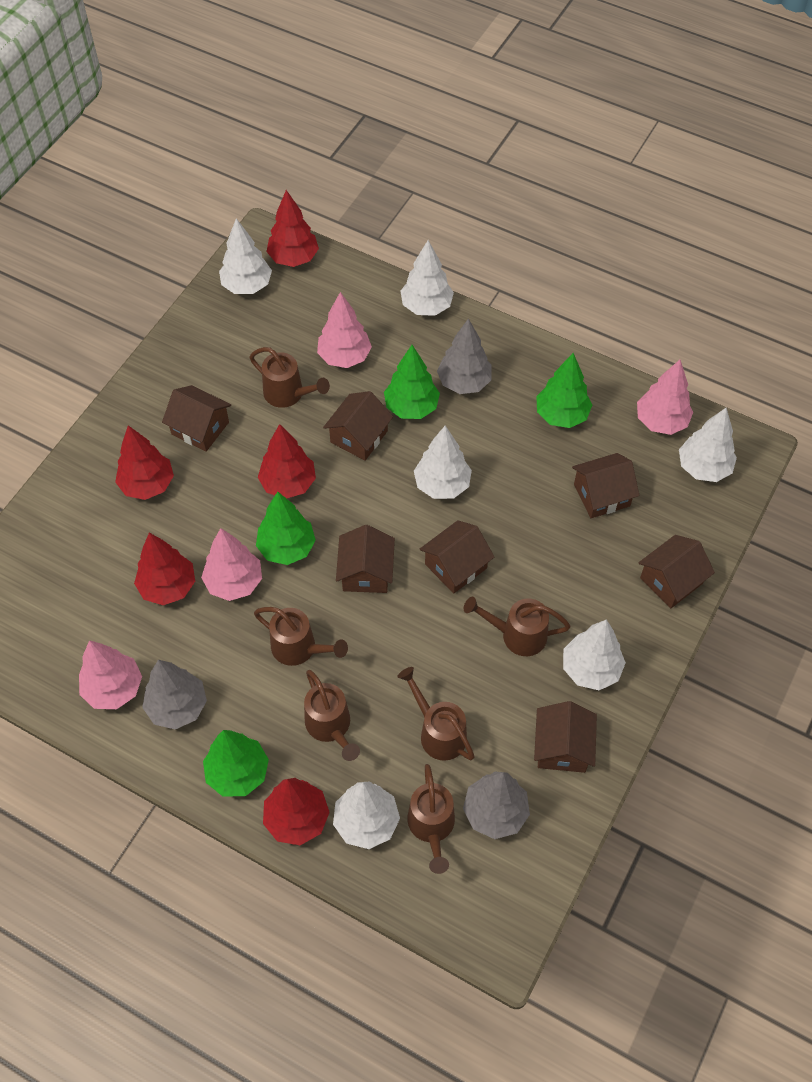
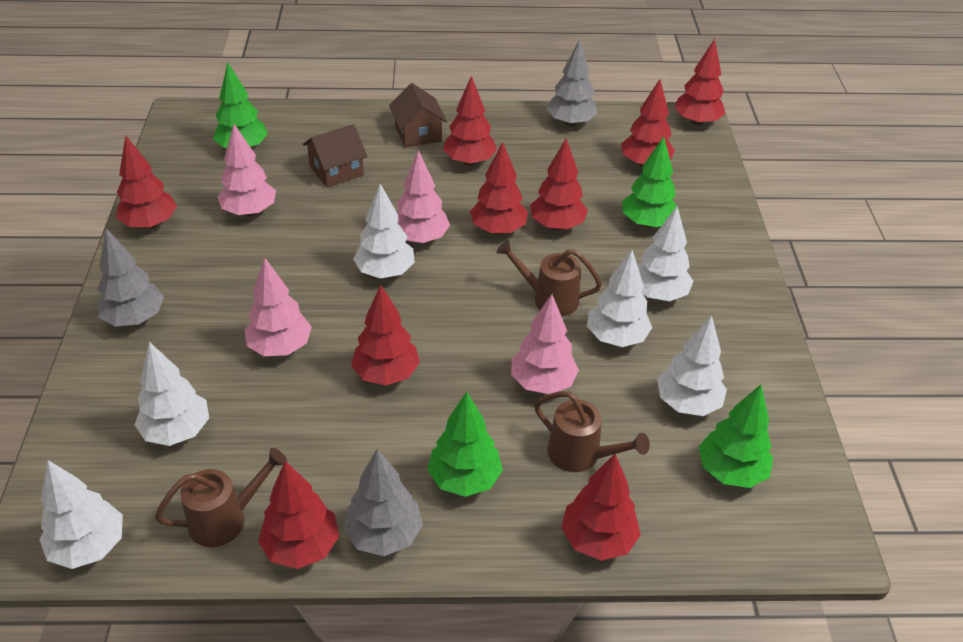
brown house: 7 -> 2
brown watering can: 6 -> 3
red tree: 5 -> 9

## Work task
Your answer must consist of every line from the listing that holds the string "brown".

## Solution to this task
brown house: 7 -> 2
brown watering can: 6 -> 3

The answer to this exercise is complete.